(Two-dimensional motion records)
-------------------------

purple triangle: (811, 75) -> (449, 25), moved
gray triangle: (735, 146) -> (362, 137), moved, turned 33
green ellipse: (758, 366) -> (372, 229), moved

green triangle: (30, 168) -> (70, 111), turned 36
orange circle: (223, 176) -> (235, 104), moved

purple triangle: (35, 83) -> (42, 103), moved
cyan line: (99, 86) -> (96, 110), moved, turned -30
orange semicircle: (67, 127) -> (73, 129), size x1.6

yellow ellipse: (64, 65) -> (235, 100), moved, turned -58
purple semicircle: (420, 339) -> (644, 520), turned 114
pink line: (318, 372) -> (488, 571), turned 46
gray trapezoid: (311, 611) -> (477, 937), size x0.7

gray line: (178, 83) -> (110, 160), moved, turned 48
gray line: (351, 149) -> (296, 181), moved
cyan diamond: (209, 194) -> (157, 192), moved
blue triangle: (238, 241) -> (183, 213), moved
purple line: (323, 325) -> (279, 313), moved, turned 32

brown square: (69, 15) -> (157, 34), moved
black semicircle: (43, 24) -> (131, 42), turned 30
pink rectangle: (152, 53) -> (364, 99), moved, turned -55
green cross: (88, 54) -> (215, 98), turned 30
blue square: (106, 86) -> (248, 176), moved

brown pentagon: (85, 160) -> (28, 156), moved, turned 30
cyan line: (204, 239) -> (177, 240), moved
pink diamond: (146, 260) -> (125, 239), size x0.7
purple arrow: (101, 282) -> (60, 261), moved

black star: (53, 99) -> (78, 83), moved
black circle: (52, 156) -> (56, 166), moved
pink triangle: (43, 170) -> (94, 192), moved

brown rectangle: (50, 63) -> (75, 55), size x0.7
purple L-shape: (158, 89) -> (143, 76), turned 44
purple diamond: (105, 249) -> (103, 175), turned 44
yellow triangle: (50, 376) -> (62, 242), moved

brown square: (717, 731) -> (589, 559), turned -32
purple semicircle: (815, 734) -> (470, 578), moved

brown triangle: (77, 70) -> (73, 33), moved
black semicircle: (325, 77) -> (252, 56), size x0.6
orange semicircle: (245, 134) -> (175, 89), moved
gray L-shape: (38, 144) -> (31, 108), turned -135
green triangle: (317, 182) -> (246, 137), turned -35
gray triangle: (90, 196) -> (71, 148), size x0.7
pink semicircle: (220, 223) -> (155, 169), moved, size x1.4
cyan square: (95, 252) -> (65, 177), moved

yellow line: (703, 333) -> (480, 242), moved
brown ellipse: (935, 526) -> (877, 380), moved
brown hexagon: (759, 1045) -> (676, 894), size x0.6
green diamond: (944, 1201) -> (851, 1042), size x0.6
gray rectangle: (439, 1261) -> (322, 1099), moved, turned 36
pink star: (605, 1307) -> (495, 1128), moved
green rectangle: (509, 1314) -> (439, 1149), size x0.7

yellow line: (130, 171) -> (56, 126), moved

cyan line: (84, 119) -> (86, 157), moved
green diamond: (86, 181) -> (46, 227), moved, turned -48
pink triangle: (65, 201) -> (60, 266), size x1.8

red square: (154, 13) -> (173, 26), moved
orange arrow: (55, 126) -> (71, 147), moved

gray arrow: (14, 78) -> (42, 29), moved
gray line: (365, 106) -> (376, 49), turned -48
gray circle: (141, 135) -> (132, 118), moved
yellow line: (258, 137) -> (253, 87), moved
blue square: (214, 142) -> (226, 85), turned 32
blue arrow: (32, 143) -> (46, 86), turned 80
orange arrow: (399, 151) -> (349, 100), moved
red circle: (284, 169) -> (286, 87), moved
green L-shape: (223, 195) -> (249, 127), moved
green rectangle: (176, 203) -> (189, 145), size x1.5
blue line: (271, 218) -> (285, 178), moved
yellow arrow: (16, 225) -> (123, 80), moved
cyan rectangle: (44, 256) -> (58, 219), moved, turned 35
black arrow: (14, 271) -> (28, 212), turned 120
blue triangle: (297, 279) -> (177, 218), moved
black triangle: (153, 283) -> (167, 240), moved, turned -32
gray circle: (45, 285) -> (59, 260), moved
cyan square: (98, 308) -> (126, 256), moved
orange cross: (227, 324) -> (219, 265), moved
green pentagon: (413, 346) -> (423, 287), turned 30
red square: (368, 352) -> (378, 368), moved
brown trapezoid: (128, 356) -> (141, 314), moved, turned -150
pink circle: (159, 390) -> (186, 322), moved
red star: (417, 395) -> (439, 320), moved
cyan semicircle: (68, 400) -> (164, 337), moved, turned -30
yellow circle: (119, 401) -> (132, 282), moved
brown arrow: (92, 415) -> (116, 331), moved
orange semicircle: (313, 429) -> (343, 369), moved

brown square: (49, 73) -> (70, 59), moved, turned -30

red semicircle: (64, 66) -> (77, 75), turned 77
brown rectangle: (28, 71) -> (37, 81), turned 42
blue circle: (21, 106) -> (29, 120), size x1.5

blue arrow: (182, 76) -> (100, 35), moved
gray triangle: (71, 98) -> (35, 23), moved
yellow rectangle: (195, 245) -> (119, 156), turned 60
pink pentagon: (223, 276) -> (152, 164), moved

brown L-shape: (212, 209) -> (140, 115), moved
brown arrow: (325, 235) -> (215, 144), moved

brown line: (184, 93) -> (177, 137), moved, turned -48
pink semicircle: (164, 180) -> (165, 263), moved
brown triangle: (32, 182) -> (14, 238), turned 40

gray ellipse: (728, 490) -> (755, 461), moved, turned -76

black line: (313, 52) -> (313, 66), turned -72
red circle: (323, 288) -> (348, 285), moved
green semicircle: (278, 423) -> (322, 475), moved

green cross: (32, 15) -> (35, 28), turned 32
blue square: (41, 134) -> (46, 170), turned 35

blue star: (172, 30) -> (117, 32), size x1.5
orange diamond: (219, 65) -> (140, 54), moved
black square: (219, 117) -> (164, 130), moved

-------------------------

WORK INSTRUCTIONS =
Repeat the lines from the first one in the records through the line containing "gray L-shape: (38, 144)", exactly as written, and nothing else.

EXERCISE RESULT =
purple triangle: (811, 75) -> (449, 25), moved
gray triangle: (735, 146) -> (362, 137), moved, turned 33
green ellipse: (758, 366) -> (372, 229), moved

green triangle: (30, 168) -> (70, 111), turned 36
orange circle: (223, 176) -> (235, 104), moved

purple triangle: (35, 83) -> (42, 103), moved
cyan line: (99, 86) -> (96, 110), moved, turned -30
orange semicircle: (67, 127) -> (73, 129), size x1.6

yellow ellipse: (64, 65) -> (235, 100), moved, turned -58
purple semicircle: (420, 339) -> (644, 520), turned 114
pink line: (318, 372) -> (488, 571), turned 46
gray trapezoid: (311, 611) -> (477, 937), size x0.7

gray line: (178, 83) -> (110, 160), moved, turned 48
gray line: (351, 149) -> (296, 181), moved
cyan diamond: (209, 194) -> (157, 192), moved
blue triangle: (238, 241) -> (183, 213), moved
purple line: (323, 325) -> (279, 313), moved, turned 32

brown square: (69, 15) -> (157, 34), moved
black semicircle: (43, 24) -> (131, 42), turned 30
pink rectangle: (152, 53) -> (364, 99), moved, turned -55
green cross: (88, 54) -> (215, 98), turned 30
blue square: (106, 86) -> (248, 176), moved

brown pentagon: (85, 160) -> (28, 156), moved, turned 30
cyan line: (204, 239) -> (177, 240), moved
pink diamond: (146, 260) -> (125, 239), size x0.7
purple arrow: (101, 282) -> (60, 261), moved

black star: (53, 99) -> (78, 83), moved
black circle: (52, 156) -> (56, 166), moved
pink triangle: (43, 170) -> (94, 192), moved

brown rectangle: (50, 63) -> (75, 55), size x0.7
purple L-shape: (158, 89) -> (143, 76), turned 44
purple diamond: (105, 249) -> (103, 175), turned 44
yellow triangle: (50, 376) -> (62, 242), moved

brown square: (717, 731) -> (589, 559), turned -32
purple semicircle: (815, 734) -> (470, 578), moved

brown triangle: (77, 70) -> (73, 33), moved
black semicircle: (325, 77) -> (252, 56), size x0.6
orange semicircle: (245, 134) -> (175, 89), moved
gray L-shape: (38, 144) -> (31, 108), turned -135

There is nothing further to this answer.